Records from a data source:
Start of Block
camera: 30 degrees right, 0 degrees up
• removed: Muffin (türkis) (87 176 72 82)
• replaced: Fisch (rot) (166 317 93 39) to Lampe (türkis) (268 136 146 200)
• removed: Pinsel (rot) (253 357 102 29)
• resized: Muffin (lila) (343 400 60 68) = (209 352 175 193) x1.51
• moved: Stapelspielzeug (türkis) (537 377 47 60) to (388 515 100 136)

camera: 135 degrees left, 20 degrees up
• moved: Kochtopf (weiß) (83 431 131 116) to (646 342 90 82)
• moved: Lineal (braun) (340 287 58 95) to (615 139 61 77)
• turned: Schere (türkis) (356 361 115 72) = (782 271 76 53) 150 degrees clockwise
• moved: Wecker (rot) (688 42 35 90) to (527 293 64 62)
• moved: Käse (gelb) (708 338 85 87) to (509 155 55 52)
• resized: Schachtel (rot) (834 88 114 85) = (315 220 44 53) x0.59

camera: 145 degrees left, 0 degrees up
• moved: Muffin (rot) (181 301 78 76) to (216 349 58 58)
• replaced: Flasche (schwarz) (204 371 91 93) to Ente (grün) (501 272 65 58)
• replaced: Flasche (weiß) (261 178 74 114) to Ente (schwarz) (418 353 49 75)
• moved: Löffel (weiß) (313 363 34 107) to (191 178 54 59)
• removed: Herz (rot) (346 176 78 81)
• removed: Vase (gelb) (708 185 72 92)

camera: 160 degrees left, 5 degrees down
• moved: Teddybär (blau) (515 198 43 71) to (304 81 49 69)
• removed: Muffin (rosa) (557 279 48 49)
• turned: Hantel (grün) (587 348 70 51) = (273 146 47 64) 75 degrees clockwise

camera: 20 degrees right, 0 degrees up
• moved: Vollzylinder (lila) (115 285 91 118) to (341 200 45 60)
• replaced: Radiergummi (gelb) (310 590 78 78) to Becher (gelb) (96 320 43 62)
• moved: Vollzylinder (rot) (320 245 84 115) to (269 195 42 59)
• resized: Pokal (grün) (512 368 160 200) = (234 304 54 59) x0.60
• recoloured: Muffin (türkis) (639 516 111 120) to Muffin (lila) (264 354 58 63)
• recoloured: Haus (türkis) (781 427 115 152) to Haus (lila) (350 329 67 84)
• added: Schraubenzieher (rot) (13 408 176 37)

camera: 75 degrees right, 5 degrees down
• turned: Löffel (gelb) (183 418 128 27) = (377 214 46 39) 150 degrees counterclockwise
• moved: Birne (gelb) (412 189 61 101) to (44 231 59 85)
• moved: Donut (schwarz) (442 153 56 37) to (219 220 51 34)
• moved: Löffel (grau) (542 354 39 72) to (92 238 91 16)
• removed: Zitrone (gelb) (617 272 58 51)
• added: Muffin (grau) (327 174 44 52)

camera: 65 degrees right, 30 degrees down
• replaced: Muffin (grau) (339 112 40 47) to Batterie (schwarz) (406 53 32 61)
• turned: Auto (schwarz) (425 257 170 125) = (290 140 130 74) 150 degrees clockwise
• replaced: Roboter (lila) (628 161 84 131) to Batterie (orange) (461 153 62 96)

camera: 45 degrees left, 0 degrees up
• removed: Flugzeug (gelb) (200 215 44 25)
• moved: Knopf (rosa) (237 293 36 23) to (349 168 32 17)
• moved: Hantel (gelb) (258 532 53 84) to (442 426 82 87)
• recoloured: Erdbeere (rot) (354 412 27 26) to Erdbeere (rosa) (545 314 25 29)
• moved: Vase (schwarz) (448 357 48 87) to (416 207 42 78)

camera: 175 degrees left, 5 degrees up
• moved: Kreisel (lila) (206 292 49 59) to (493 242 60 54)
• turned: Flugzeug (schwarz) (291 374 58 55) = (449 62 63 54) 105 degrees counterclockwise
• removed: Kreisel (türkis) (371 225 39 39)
End of Block
*WHAT THE TASK REQUIRES*: Your job is to give the data above again exactly, in full.

*RESPONSE AREA*:
camera: 30 degrees right, 0 degrees up
• removed: Muffin (türkis) (87 176 72 82)
• replaced: Fisch (rot) (166 317 93 39) to Lampe (türkis) (268 136 146 200)
• removed: Pinsel (rot) (253 357 102 29)
• resized: Muffin (lila) (343 400 60 68) = (209 352 175 193) x1.51
• moved: Stapelspielzeug (türkis) (537 377 47 60) to (388 515 100 136)

camera: 135 degrees left, 20 degrees up
• moved: Kochtopf (weiß) (83 431 131 116) to (646 342 90 82)
• moved: Lineal (braun) (340 287 58 95) to (615 139 61 77)
• turned: Schere (türkis) (356 361 115 72) = (782 271 76 53) 150 degrees clockwise
• moved: Wecker (rot) (688 42 35 90) to (527 293 64 62)
• moved: Käse (gelb) (708 338 85 87) to (509 155 55 52)
• resized: Schachtel (rot) (834 88 114 85) = (315 220 44 53) x0.59

camera: 145 degrees left, 0 degrees up
• moved: Muffin (rot) (181 301 78 76) to (216 349 58 58)
• replaced: Flasche (schwarz) (204 371 91 93) to Ente (grün) (501 272 65 58)
• replaced: Flasche (weiß) (261 178 74 114) to Ente (schwarz) (418 353 49 75)
• moved: Löffel (weiß) (313 363 34 107) to (191 178 54 59)
• removed: Herz (rot) (346 176 78 81)
• removed: Vase (gelb) (708 185 72 92)

camera: 160 degrees left, 5 degrees down
• moved: Teddybär (blau) (515 198 43 71) to (304 81 49 69)
• removed: Muffin (rosa) (557 279 48 49)
• turned: Hantel (grün) (587 348 70 51) = (273 146 47 64) 75 degrees clockwise

camera: 20 degrees right, 0 degrees up
• moved: Vollzylinder (lila) (115 285 91 118) to (341 200 45 60)
• replaced: Radiergummi (gelb) (310 590 78 78) to Becher (gelb) (96 320 43 62)
• moved: Vollzylinder (rot) (320 245 84 115) to (269 195 42 59)
• resized: Pokal (grün) (512 368 160 200) = (234 304 54 59) x0.60
• recoloured: Muffin (türkis) (639 516 111 120) to Muffin (lila) (264 354 58 63)
• recoloured: Haus (türkis) (781 427 115 152) to Haus (lila) (350 329 67 84)
• added: Schraubenzieher (rot) (13 408 176 37)

camera: 75 degrees right, 5 degrees down
• turned: Löffel (gelb) (183 418 128 27) = (377 214 46 39) 150 degrees counterclockwise
• moved: Birne (gelb) (412 189 61 101) to (44 231 59 85)
• moved: Donut (schwarz) (442 153 56 37) to (219 220 51 34)
• moved: Löffel (grau) (542 354 39 72) to (92 238 91 16)
• removed: Zitrone (gelb) (617 272 58 51)
• added: Muffin (grau) (327 174 44 52)

camera: 65 degrees right, 30 degrees down
• replaced: Muffin (grau) (339 112 40 47) to Batterie (schwarz) (406 53 32 61)
• turned: Auto (schwarz) (425 257 170 125) = (290 140 130 74) 150 degrees clockwise
• replaced: Roboter (lila) (628 161 84 131) to Batterie (orange) (461 153 62 96)

camera: 45 degrees left, 0 degrees up
• removed: Flugzeug (gelb) (200 215 44 25)
• moved: Knopf (rosa) (237 293 36 23) to (349 168 32 17)
• moved: Hantel (gelb) (258 532 53 84) to (442 426 82 87)
• recoloured: Erdbeere (rot) (354 412 27 26) to Erdbeere (rosa) (545 314 25 29)
• moved: Vase (schwarz) (448 357 48 87) to (416 207 42 78)

camera: 175 degrees left, 5 degrees up
• moved: Kreisel (lila) (206 292 49 59) to (493 242 60 54)
• turned: Flugzeug (schwarz) (291 374 58 55) = (449 62 63 54) 105 degrees counterclockwise
• removed: Kreisel (türkis) (371 225 39 39)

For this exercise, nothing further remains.